▸ YOUR ASSIGNMENT
Beneath this line are the data; copy exactly the part of them that opens with the line containing "(415, 241) = (434, 196): yellow" and closes with the line containing "(157, 232) = (142, 402): none", and only that part.

[Start of Attachment]

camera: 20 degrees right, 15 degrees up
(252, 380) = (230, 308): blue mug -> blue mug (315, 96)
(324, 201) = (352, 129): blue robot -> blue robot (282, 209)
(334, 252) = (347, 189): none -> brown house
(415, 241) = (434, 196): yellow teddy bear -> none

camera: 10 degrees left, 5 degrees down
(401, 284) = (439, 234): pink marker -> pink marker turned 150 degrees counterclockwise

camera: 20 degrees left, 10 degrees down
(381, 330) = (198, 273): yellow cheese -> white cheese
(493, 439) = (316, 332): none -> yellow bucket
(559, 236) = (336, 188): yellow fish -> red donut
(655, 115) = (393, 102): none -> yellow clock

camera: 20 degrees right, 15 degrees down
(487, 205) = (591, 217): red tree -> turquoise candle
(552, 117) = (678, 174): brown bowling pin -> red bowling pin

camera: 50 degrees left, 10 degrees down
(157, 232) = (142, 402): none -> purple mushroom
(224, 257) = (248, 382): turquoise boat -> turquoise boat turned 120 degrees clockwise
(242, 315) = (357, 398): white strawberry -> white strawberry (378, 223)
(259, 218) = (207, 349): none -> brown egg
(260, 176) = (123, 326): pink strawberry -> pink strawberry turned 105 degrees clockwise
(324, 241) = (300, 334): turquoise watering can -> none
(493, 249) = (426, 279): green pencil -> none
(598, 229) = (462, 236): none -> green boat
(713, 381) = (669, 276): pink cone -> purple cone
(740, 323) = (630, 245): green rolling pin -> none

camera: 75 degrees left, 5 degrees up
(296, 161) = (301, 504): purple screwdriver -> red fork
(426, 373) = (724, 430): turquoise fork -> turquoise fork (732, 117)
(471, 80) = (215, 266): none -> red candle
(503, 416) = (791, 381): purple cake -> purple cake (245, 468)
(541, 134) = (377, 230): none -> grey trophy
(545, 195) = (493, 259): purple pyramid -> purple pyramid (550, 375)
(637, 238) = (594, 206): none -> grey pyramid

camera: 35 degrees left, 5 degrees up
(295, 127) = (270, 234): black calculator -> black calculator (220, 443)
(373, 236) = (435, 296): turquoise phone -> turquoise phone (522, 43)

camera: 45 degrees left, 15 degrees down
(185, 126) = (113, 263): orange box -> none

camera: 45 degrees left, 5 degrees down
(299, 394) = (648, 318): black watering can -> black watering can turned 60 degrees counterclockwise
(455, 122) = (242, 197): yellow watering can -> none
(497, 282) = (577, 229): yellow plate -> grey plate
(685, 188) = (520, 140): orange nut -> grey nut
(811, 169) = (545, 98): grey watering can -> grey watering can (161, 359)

[End of Attachment]

▸ FINAL ANSWER
(415, 241) = (434, 196): yellow teddy bear -> none

camera: 10 degrees left, 5 degrees down
(401, 284) = (439, 234): pink marker -> pink marker turned 150 degrees counterclockwise

camera: 20 degrees left, 10 degrees down
(381, 330) = (198, 273): yellow cheese -> white cheese
(493, 439) = (316, 332): none -> yellow bucket
(559, 236) = (336, 188): yellow fish -> red donut
(655, 115) = (393, 102): none -> yellow clock

camera: 20 degrees right, 15 degrees down
(487, 205) = (591, 217): red tree -> turquoise candle
(552, 117) = (678, 174): brown bowling pin -> red bowling pin

camera: 50 degrees left, 10 degrees down
(157, 232) = (142, 402): none -> purple mushroom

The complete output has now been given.